- **INSTRUCTION**:
Below are the records. Count the lines containing the string "vessel", and reply with the number alone.
Start of DATASET EXCERPTS
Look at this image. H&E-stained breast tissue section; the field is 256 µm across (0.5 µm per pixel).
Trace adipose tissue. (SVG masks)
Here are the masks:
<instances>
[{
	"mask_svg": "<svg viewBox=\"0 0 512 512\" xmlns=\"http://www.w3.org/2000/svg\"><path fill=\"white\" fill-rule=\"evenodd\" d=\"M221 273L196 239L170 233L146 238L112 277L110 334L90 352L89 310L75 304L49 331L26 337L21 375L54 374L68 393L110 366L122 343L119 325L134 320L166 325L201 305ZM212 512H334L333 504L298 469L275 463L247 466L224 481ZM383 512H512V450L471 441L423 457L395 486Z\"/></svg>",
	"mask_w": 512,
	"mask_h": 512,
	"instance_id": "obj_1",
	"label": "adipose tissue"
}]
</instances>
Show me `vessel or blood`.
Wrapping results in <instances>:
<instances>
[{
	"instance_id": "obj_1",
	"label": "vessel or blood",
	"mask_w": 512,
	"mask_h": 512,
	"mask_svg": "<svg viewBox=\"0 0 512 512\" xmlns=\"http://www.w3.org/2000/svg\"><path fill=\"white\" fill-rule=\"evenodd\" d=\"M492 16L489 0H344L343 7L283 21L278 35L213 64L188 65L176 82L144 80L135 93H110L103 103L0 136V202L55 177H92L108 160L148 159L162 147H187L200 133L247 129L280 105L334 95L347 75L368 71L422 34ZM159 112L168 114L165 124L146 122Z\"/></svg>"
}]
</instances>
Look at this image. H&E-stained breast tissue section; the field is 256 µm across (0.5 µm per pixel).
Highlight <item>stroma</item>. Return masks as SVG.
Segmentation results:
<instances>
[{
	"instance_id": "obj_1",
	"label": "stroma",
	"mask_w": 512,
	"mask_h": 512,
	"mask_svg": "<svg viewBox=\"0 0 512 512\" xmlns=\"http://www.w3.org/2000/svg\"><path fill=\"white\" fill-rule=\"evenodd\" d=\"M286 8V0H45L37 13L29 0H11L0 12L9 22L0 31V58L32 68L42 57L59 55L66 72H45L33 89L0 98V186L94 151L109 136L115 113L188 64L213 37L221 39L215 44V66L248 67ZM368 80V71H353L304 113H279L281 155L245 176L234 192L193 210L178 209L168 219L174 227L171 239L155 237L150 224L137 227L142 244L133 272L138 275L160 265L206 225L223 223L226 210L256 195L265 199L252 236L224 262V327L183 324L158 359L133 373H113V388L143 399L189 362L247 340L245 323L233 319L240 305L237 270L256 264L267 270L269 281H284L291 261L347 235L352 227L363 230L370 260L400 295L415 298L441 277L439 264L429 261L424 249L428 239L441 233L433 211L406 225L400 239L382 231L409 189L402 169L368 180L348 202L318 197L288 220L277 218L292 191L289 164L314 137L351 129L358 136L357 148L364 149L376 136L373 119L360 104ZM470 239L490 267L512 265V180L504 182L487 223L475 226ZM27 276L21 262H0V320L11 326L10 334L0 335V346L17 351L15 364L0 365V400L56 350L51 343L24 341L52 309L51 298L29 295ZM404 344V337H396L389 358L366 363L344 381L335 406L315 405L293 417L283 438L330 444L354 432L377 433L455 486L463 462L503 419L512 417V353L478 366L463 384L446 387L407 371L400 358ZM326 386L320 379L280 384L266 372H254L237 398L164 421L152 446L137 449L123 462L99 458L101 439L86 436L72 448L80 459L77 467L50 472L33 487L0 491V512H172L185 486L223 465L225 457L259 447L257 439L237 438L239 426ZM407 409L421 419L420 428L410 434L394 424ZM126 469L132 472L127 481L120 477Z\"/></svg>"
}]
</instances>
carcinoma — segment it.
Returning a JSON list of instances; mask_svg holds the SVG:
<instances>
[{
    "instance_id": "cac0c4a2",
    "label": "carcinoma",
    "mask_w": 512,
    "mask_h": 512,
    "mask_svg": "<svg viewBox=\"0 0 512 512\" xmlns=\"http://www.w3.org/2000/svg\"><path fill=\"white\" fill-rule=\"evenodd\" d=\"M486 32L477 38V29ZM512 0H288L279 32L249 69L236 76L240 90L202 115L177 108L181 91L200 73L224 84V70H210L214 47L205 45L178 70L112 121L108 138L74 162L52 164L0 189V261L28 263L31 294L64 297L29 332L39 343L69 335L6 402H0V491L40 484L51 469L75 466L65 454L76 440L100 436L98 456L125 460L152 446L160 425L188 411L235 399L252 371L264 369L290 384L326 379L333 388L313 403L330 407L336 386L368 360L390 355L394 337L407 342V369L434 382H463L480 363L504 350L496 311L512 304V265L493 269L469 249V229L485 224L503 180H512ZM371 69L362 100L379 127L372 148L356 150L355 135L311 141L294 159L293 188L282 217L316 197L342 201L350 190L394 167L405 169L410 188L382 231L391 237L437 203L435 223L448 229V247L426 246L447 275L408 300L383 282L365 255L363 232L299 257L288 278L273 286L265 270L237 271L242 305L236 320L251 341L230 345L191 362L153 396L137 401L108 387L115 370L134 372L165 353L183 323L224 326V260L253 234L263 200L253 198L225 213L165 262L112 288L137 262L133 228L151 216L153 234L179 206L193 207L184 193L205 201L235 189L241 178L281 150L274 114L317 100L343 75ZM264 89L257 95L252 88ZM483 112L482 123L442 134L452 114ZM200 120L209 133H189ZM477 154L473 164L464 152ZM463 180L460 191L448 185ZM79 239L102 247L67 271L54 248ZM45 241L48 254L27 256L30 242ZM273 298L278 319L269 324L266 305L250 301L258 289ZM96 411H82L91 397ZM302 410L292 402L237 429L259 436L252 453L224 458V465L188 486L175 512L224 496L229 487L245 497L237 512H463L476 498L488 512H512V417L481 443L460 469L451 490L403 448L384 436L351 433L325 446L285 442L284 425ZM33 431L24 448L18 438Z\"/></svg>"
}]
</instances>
End of DATASET EXCERPTS
- **RESULT FOR THIS EXERCISE**:
2